HOW TO COMPLETE THIS TASK: Could you copy every line from the material below in which "banana" appears?

SUPPLIED MATERIAL:

= Beginning of Section =

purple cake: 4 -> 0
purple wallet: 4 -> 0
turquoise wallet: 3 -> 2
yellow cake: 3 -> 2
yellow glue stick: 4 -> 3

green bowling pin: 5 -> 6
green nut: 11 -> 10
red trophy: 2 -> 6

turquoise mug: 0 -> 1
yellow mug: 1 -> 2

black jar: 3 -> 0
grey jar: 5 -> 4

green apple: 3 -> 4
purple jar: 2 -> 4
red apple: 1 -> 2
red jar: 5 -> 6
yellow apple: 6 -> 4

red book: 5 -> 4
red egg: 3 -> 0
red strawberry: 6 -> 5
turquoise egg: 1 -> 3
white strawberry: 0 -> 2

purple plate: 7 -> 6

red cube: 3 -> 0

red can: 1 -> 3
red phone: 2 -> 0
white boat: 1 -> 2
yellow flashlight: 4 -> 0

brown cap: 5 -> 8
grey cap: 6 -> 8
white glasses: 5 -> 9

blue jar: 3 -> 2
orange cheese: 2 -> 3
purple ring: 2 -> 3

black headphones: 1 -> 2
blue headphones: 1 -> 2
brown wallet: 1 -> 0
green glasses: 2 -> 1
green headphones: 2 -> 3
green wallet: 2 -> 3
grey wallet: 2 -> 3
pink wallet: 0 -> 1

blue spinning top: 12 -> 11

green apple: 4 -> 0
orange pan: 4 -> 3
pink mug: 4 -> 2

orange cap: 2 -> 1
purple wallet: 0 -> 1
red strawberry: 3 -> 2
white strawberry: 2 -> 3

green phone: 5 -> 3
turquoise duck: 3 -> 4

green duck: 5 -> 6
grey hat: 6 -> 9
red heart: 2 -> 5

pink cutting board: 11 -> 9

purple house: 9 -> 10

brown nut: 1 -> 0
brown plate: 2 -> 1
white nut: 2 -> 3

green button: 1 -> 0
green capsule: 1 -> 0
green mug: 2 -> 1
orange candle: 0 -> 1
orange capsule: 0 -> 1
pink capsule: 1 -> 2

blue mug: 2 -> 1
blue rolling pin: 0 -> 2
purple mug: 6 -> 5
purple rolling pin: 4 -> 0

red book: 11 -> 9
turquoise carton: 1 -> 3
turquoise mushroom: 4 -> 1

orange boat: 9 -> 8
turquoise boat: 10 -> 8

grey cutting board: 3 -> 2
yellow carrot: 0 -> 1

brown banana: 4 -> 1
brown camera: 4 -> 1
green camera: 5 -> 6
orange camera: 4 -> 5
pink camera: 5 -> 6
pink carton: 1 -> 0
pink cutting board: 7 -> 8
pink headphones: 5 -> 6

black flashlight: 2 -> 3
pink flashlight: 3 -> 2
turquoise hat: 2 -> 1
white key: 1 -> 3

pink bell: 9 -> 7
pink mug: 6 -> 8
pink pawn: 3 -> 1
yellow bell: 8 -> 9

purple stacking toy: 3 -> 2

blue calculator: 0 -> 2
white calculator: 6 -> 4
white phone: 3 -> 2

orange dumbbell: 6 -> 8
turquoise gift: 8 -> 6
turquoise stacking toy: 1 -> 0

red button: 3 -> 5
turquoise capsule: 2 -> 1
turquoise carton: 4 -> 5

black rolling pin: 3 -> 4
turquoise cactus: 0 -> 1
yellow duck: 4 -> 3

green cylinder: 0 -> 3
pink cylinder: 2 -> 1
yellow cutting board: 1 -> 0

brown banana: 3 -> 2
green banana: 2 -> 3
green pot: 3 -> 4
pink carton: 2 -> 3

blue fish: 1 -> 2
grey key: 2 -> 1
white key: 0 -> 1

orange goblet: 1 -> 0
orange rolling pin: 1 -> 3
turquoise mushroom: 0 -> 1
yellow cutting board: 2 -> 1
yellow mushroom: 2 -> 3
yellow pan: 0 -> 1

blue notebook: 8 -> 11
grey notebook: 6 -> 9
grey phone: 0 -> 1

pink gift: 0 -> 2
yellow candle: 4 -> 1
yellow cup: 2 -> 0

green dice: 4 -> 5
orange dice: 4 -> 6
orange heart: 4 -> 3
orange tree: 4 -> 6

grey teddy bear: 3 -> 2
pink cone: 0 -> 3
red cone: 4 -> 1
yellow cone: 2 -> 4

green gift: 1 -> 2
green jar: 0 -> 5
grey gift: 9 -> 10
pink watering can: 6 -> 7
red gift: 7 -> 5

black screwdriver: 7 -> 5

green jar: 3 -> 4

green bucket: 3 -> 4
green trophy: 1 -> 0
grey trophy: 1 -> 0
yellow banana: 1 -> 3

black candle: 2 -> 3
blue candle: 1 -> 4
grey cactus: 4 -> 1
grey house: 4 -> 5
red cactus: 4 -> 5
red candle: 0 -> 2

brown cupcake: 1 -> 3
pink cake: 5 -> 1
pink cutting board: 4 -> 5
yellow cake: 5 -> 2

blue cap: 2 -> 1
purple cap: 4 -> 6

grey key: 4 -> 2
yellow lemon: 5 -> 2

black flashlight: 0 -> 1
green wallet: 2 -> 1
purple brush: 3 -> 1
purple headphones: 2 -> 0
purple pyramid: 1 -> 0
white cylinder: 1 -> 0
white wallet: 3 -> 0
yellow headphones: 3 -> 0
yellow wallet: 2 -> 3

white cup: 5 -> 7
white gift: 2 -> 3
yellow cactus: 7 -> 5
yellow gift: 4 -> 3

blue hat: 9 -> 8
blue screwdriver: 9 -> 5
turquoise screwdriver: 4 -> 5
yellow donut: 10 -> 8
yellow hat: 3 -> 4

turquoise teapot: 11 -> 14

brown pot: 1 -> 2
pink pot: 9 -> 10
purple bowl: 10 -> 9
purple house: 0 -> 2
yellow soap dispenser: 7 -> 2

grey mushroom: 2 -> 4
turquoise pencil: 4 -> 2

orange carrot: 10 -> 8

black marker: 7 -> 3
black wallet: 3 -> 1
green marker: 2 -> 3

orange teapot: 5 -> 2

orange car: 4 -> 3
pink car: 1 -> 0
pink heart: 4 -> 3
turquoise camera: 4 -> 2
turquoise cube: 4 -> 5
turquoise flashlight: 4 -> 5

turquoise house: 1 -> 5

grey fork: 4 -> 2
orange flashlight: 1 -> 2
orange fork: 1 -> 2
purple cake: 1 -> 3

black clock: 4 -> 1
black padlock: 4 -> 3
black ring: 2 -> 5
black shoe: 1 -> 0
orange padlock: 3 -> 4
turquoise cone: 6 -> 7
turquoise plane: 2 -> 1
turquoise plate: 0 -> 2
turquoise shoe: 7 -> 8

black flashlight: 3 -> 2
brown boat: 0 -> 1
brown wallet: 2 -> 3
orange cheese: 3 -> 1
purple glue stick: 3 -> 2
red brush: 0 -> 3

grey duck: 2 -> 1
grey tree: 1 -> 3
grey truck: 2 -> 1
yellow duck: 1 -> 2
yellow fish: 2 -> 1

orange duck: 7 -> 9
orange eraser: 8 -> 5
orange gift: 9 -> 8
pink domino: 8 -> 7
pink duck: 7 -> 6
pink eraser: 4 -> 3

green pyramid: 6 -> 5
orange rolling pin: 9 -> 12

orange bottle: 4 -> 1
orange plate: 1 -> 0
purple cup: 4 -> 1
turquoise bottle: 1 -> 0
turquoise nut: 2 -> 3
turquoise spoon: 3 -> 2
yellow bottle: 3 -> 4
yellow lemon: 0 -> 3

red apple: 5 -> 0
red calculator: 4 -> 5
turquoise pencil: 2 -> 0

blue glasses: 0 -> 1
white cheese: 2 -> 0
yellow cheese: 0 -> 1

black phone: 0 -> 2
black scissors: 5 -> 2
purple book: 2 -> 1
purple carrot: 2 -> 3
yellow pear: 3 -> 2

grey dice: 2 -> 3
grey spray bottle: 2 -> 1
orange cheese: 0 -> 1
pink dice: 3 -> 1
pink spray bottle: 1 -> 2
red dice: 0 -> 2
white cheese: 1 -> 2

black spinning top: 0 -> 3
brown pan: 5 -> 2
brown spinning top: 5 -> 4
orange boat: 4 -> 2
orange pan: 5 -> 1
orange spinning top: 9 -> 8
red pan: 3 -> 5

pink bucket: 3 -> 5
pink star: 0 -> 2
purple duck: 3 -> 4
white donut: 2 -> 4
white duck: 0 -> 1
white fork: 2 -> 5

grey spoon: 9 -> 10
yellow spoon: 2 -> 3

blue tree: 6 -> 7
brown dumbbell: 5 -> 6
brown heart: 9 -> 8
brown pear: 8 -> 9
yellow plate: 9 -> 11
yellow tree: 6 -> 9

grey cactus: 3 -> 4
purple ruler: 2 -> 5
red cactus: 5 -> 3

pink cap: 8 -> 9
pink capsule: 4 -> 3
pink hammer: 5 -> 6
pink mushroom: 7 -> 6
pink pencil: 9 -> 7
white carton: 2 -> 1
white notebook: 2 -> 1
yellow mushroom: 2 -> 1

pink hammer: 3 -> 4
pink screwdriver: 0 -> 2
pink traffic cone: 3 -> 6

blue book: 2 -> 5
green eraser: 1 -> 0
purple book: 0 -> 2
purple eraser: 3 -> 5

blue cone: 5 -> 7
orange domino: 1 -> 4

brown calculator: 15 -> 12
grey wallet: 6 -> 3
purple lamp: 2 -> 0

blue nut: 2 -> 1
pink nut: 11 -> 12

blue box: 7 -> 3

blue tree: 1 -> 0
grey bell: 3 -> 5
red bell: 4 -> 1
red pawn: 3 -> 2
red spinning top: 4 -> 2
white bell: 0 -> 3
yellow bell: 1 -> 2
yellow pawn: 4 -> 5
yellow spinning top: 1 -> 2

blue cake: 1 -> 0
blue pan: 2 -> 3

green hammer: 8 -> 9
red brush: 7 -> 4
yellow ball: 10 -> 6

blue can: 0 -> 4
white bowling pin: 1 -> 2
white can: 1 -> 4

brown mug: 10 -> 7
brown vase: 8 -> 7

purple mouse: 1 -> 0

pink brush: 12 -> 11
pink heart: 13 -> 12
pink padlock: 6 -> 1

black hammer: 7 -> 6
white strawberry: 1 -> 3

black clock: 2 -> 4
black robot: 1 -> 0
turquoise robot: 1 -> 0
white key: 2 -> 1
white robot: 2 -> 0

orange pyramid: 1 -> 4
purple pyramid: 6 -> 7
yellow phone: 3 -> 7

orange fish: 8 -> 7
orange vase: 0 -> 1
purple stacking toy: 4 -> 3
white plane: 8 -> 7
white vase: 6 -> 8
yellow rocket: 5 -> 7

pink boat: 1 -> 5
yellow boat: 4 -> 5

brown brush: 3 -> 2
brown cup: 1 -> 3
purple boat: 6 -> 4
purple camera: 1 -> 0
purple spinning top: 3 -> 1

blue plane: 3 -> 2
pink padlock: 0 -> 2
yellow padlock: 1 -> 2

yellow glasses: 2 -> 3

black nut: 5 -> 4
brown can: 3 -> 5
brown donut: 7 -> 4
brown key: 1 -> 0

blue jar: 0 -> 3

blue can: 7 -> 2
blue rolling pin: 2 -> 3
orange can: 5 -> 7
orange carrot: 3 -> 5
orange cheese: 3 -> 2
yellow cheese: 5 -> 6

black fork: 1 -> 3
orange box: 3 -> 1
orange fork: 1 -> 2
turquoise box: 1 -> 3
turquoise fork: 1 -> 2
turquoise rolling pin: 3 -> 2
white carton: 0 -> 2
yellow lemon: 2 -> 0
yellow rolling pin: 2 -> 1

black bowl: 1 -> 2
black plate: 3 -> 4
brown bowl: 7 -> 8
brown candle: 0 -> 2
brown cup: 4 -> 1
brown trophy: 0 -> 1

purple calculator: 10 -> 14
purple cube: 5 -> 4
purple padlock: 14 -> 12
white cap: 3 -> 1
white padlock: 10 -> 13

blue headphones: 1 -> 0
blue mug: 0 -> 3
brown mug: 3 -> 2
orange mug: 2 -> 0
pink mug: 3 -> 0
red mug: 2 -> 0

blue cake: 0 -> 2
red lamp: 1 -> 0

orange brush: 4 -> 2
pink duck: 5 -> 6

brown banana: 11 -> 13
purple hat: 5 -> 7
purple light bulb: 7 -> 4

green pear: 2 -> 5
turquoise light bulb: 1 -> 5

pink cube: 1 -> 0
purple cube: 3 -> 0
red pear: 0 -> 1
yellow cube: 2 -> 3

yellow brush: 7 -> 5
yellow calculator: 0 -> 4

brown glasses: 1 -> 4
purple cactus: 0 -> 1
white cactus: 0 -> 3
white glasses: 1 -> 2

= End of Section =

SOLUTION:
brown banana: 4 -> 1
brown banana: 3 -> 2
green banana: 2 -> 3
yellow banana: 1 -> 3
brown banana: 11 -> 13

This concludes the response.